*** Opening Information provided ***
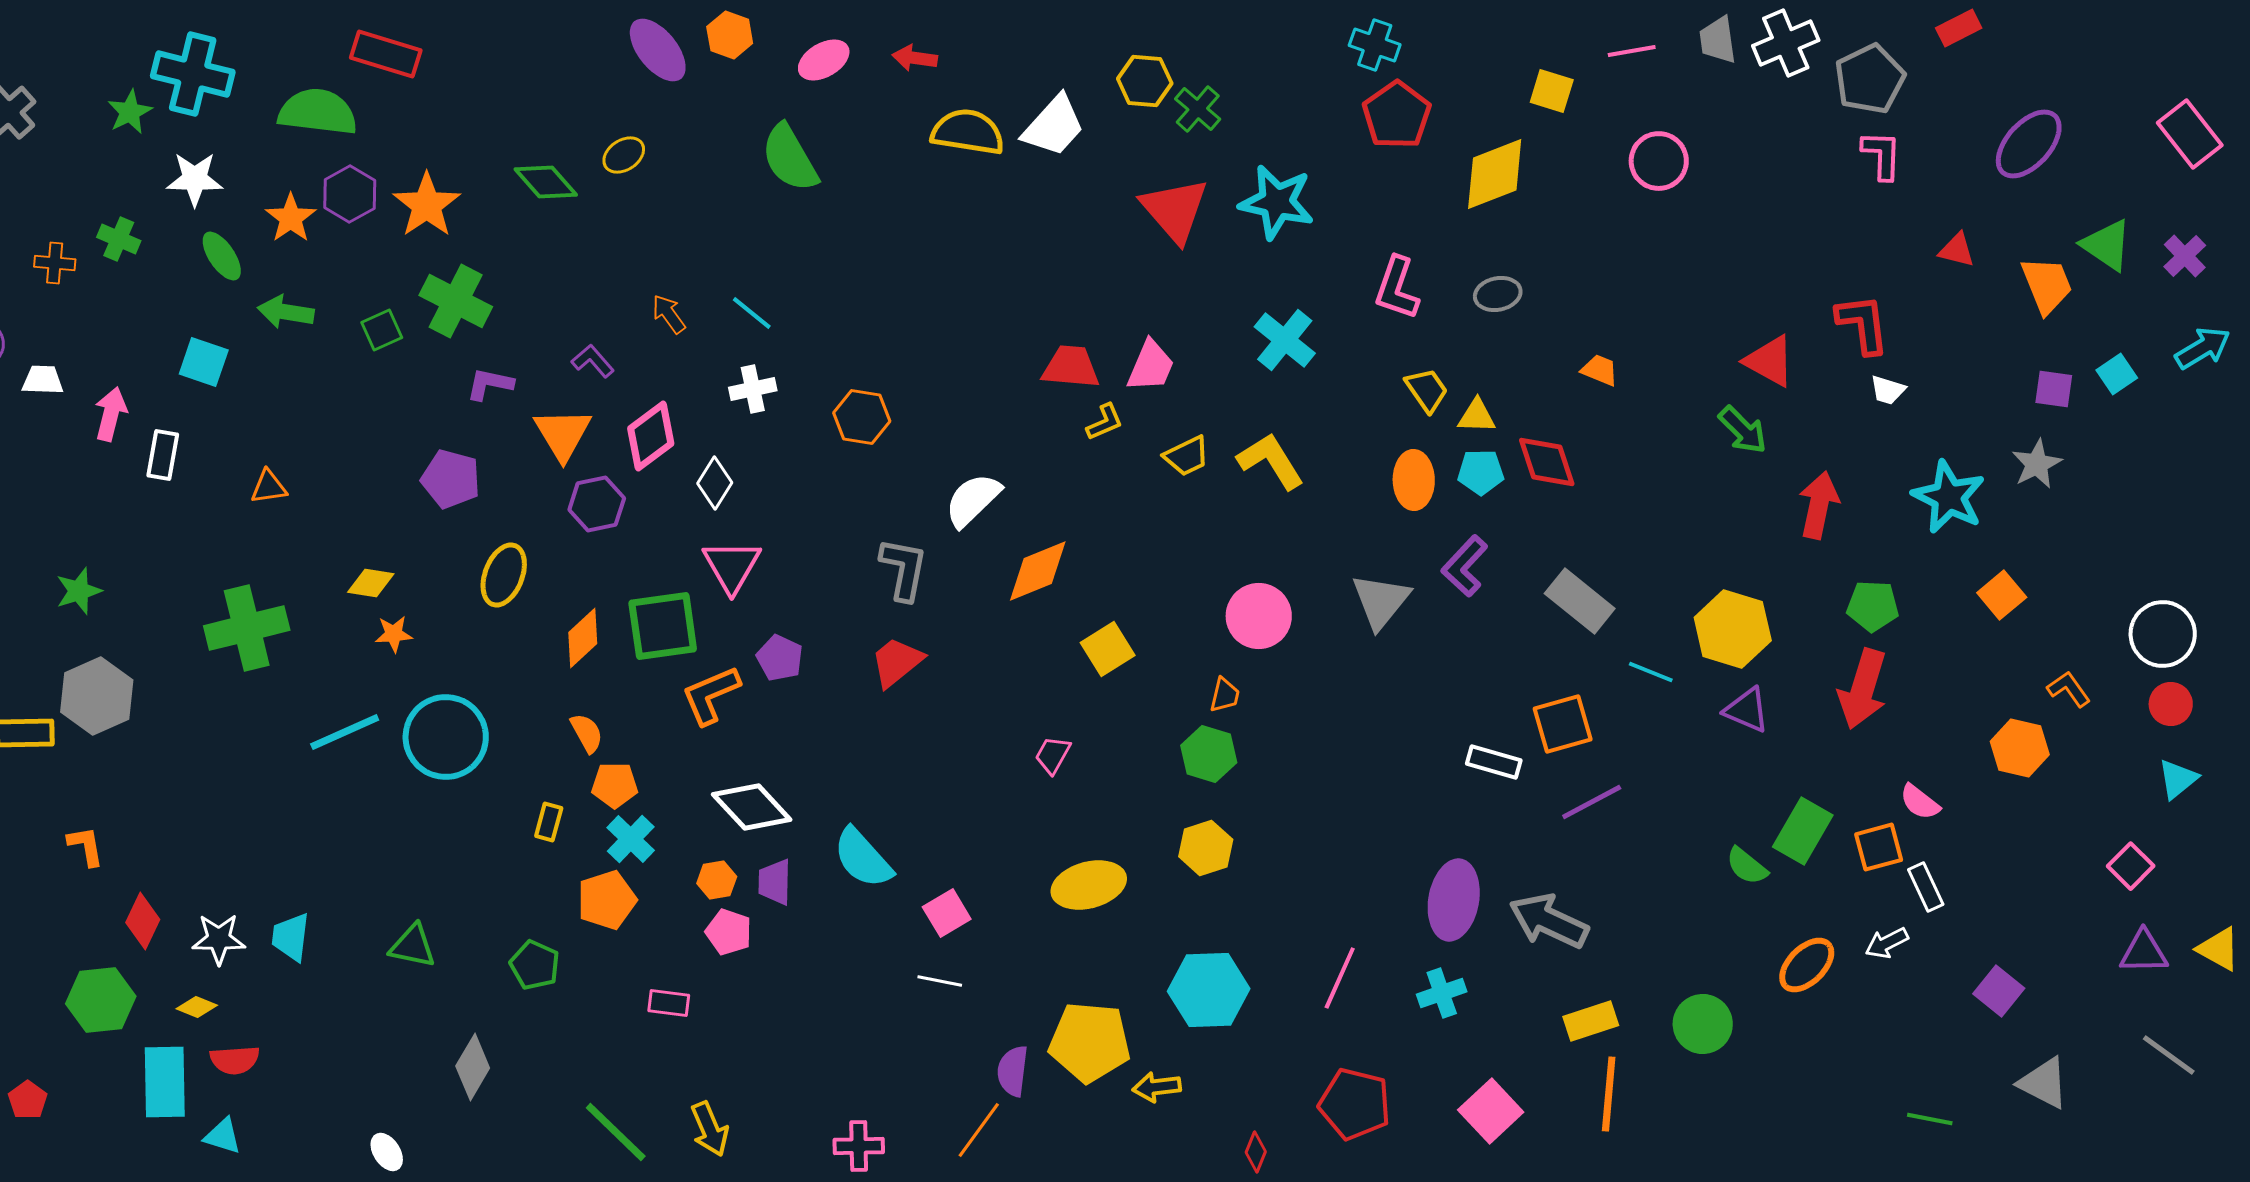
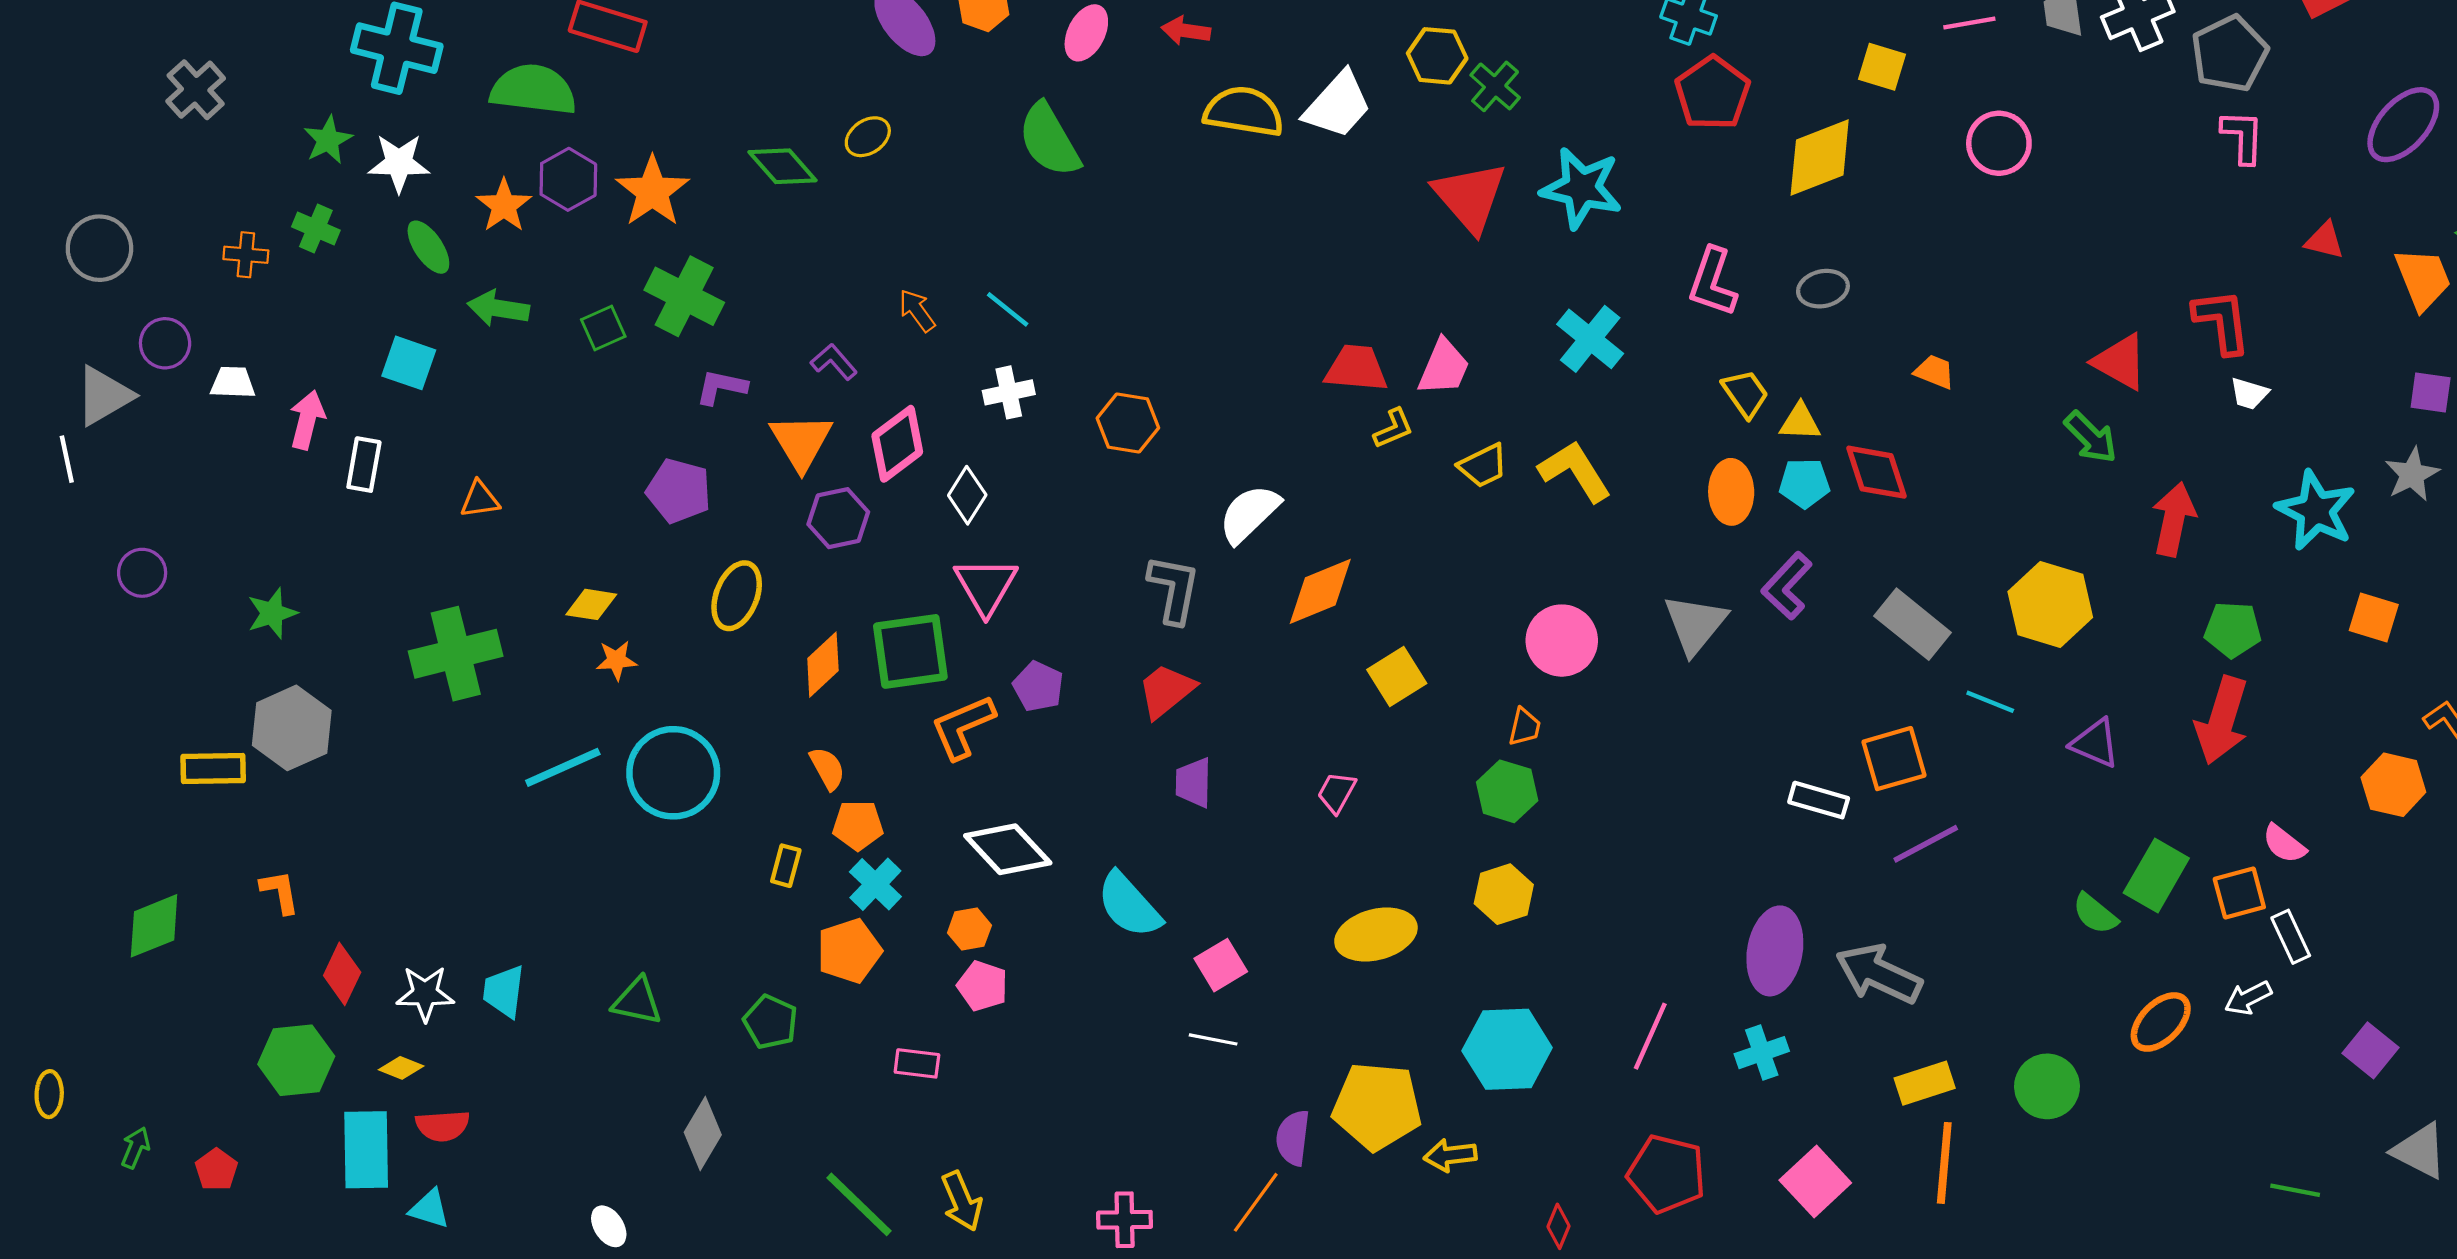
pink ellipse: (824, 60) -> (1086, 33), turned -33
green star: (130, 112) -> (328, 140), moved
orange square: (2002, 595) -> (2374, 618), turned -33
yellow hexagon: (1733, 629) -> (2050, 604), moved
purple trapezoid: (775, 882) -> (1193, 783), moved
*** Closing Information provided ***
- **Exercise**: Transcribe the records above verbatim. Do not carry over any picture.

- **Written reply**:
pink ellipse: (824, 60) -> (1086, 33), turned -33
green star: (130, 112) -> (328, 140), moved
orange square: (2002, 595) -> (2374, 618), turned -33
yellow hexagon: (1733, 629) -> (2050, 604), moved
purple trapezoid: (775, 882) -> (1193, 783), moved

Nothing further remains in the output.